### Work request:
Print the records below exactly, from the line containing "dental brush (rose-pink)" down to the line containing "moved | five-pointed", both lines included, and omit every picture.

### Exercise material:
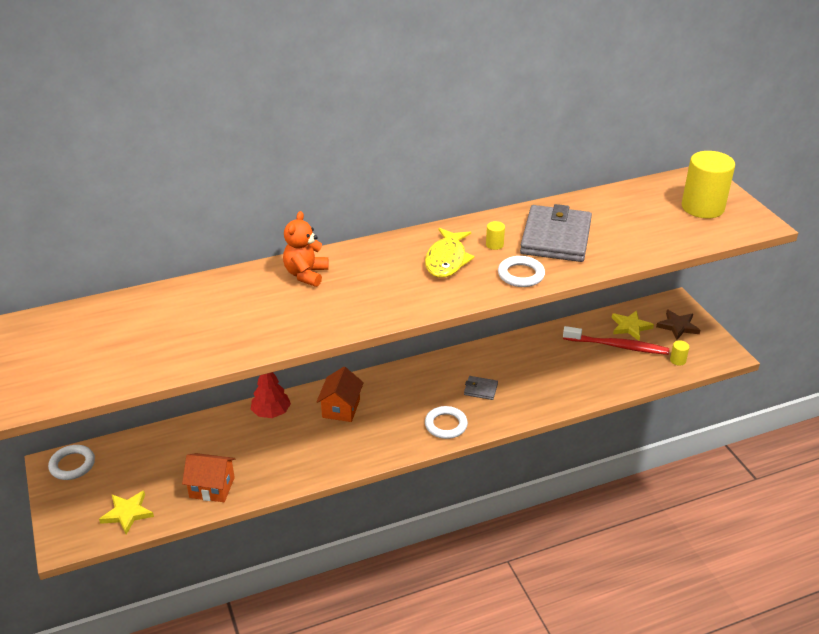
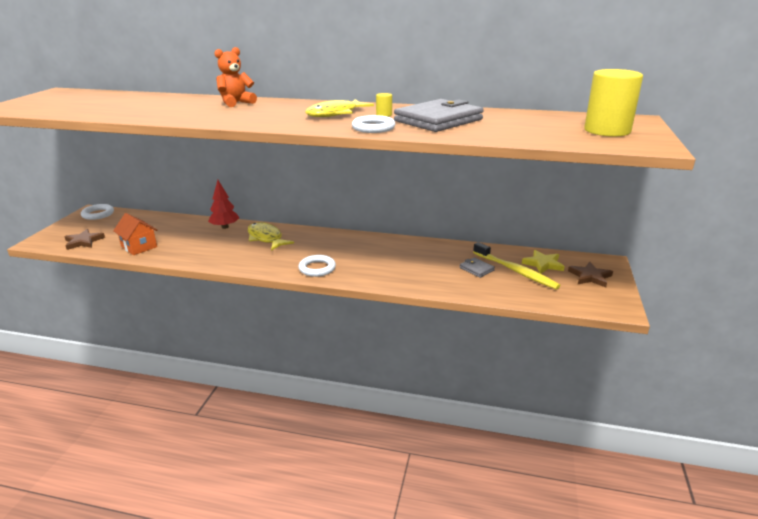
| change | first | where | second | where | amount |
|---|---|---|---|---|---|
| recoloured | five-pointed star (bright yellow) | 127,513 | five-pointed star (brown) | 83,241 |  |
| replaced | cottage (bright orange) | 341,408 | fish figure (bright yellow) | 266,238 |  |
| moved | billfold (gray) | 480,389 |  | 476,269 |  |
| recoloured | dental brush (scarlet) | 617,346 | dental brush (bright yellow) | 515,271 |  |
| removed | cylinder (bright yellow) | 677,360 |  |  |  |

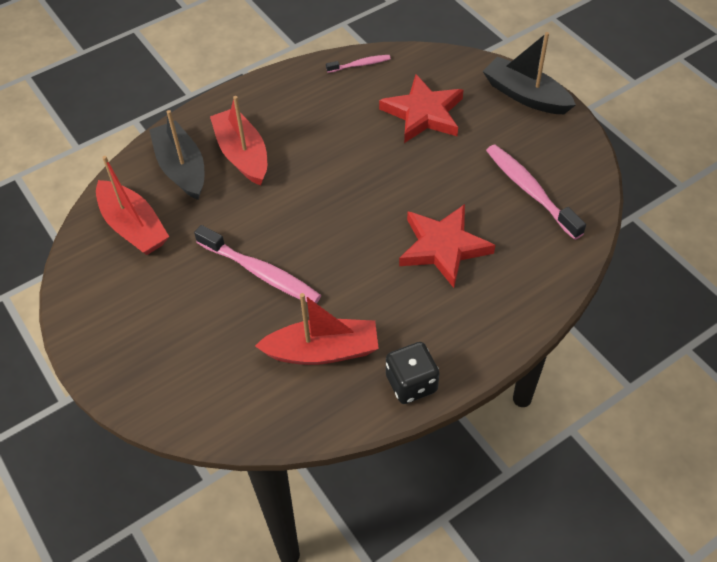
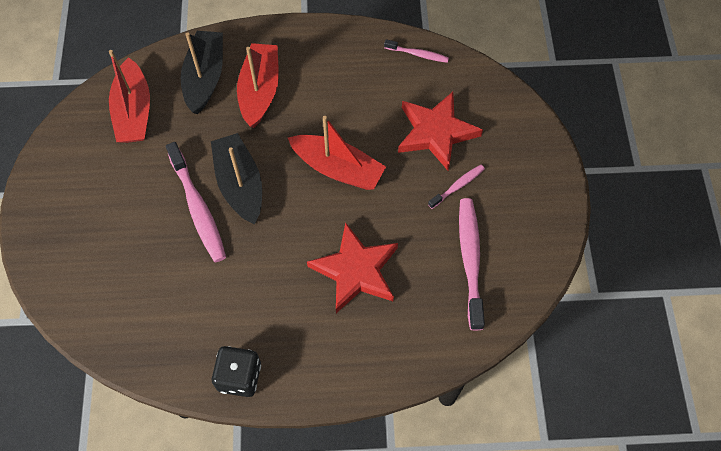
| change | first | where | second | where | amount |
|---|---|---|---|---|---|
| moved | sailboat (scarlet) | 322,351 |  | 337,168 |  |
| moved | sailboat (ebony) | 525,95 |  | 240,184 |  |
| added |  |  | dental brush (rose-pink) | 457,186 |  |

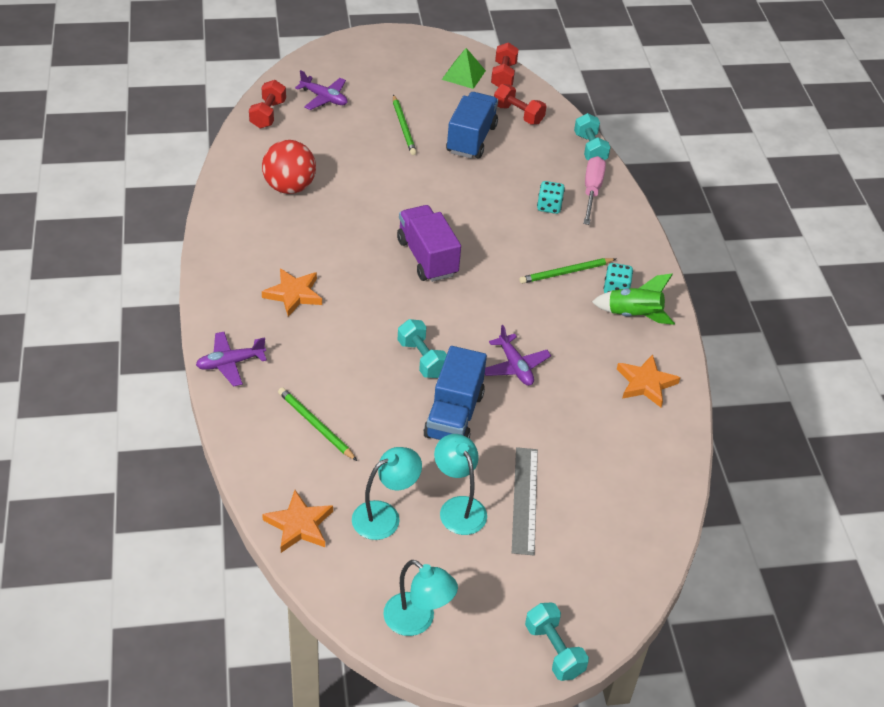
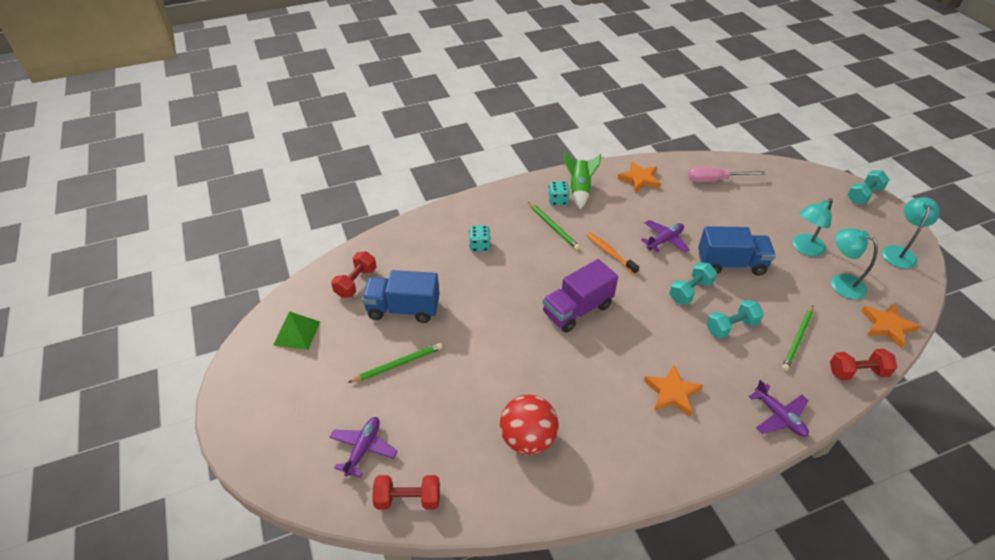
| change | first | where | second | where | amount |
|---|---|---|---|---|---|
| moved | hand weight (scarlet) | 503,76 |  | 857,372 |  |
| removed | ruler (gray) | 524,500 |  |  |  |
| moved | hand weight (turquoise) | 590,148 |  | 731,327 |  |
| moved | hand screwdriver (rose-pink) | 592,191 |  | 715,180 |  |
| added |  |  | dental brush (bright orange) | 610,253 |  |

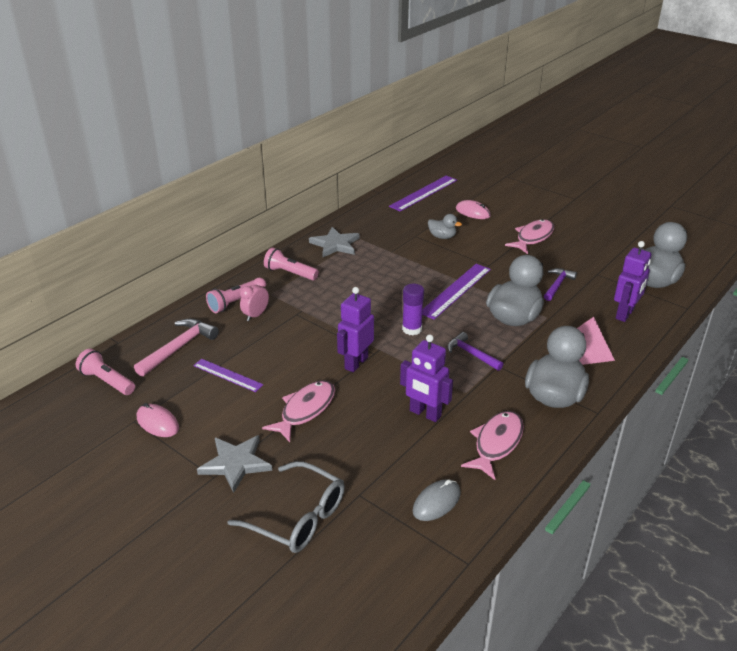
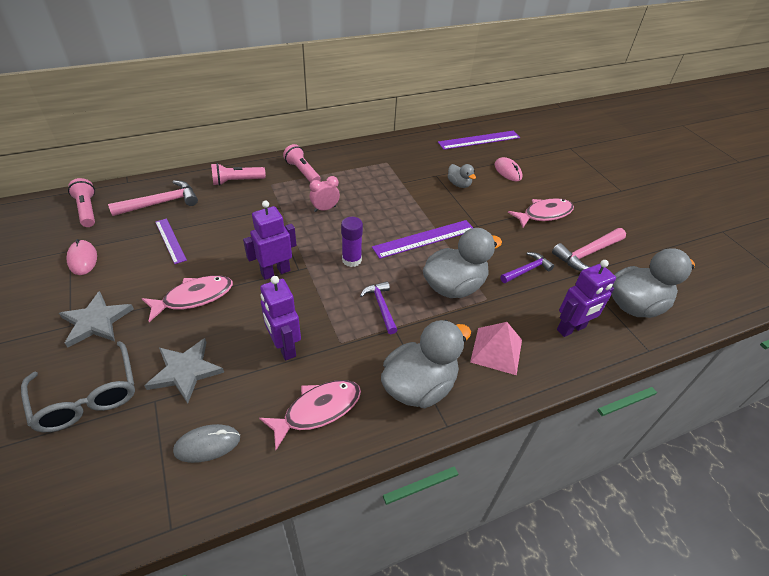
| change | first | where | second | where | amount |
|---|---|---|---|---|---|
| moved | clock (rose-pink) | 256,315 |  | 325,209 |  |
| moved | five-pointed star (gray) | 335,244 |  | 185,371 |  |
| added |  |  | claw hammer (rose-pink) | 587,254 |  |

### Written answer:
| added |  |  | dental brush (rose-pink) | 457,186 |  |

| change | first | where | second | where | amount |
|---|---|---|---|---|---|
| moved | hand weight (scarlet) | 503,76 |  | 857,372 |  |
| removed | ruler (gray) | 524,500 |  |  |  |
| moved | hand weight (turquoise) | 590,148 |  | 731,327 |  |
| moved | hand screwdriver (rose-pink) | 592,191 |  | 715,180 |  |
| added |  |  | dental brush (bright orange) | 610,253 |  |

| change | first | where | second | where | amount |
|---|---|---|---|---|---|
| moved | clock (rose-pink) | 256,315 |  | 325,209 |  |
| moved | five-pointed star (gray) | 335,244 |  | 185,371 |  |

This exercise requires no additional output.